- TASK BRIEF
All of the data should be reproduced word for word, though its pictures must be omitted.

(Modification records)
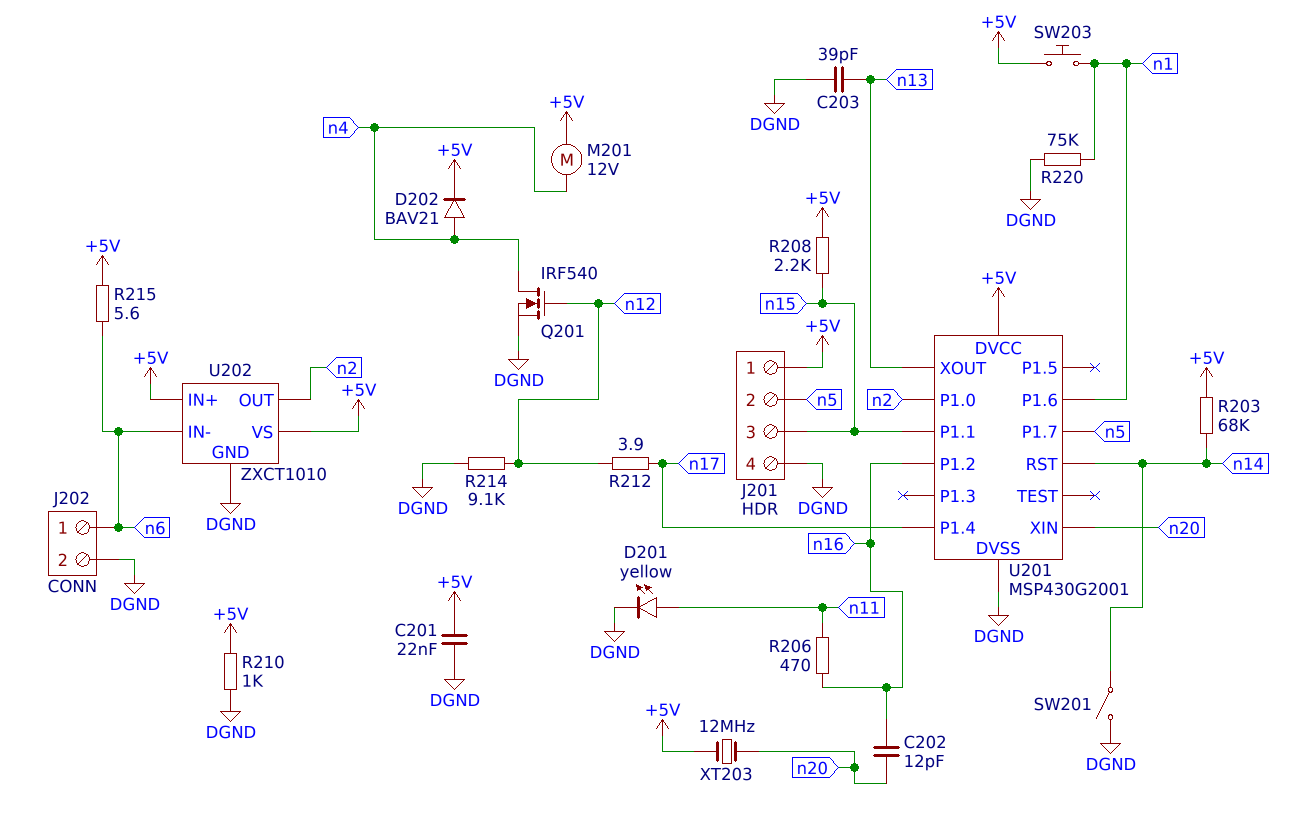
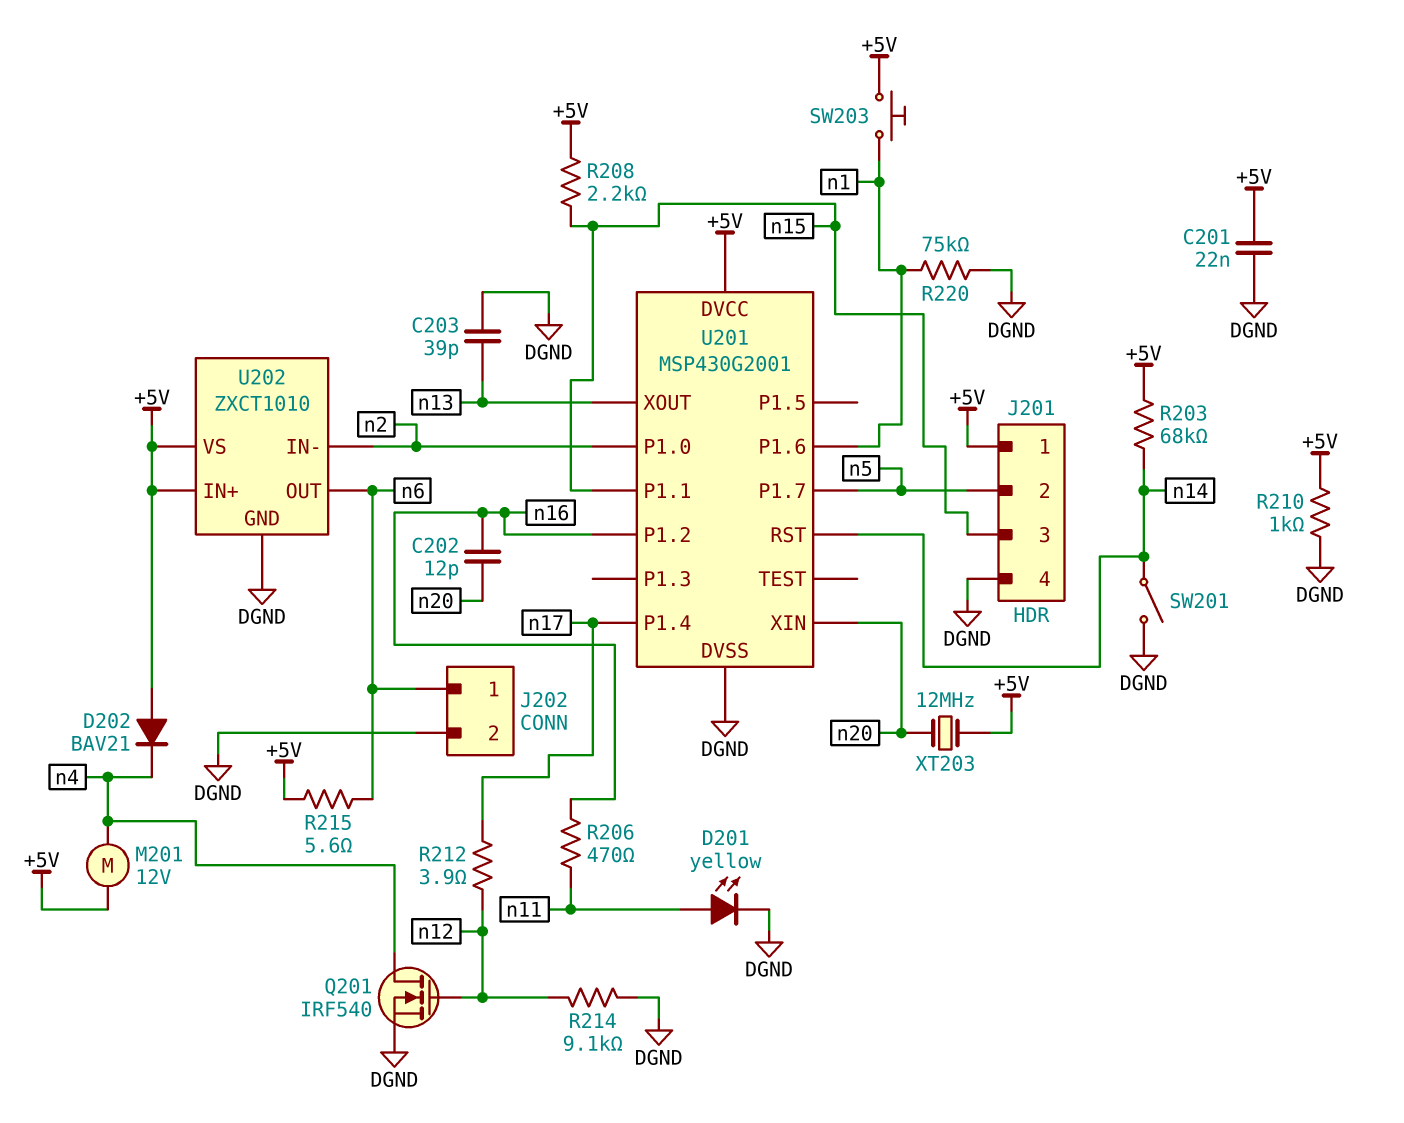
D202: diode BAV21 (A n4, K +5V) -> diode BAV21 (A +5V, K n4)
U202 pin IN-: n6 -> n2
U202 pin OUT: n2 -> n6

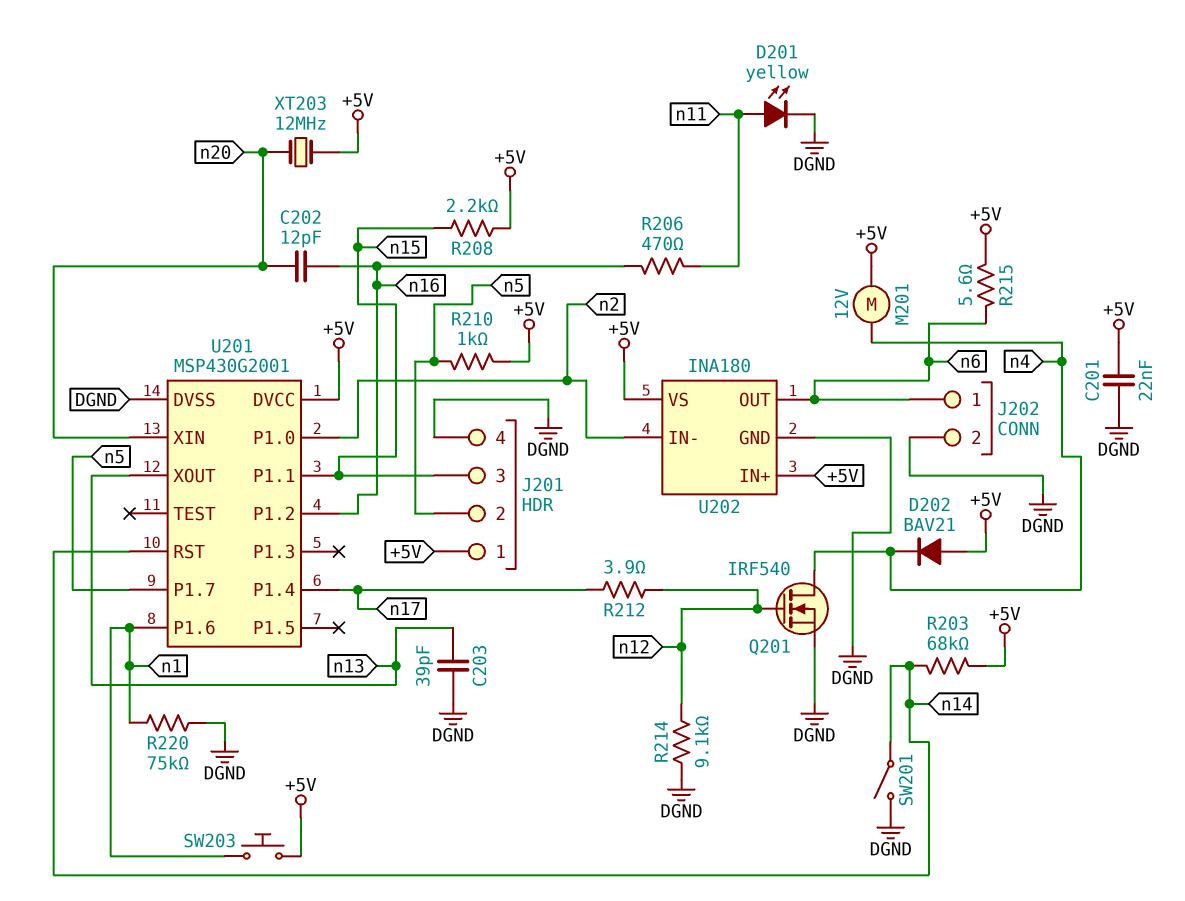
R210: 1k (+5V, DGND) -> 1k (+5V, n5)
U202: ZXCT1010 -> INA180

- RESPONSE AREA
D202: diode BAV21 (A n4, K +5V) -> diode BAV21 (A +5V, K n4)
U202 pin IN-: n6 -> n2
U202 pin OUT: n2 -> n6

R210: 1k (+5V, DGND) -> 1k (+5V, n5)
U202: ZXCT1010 -> INA180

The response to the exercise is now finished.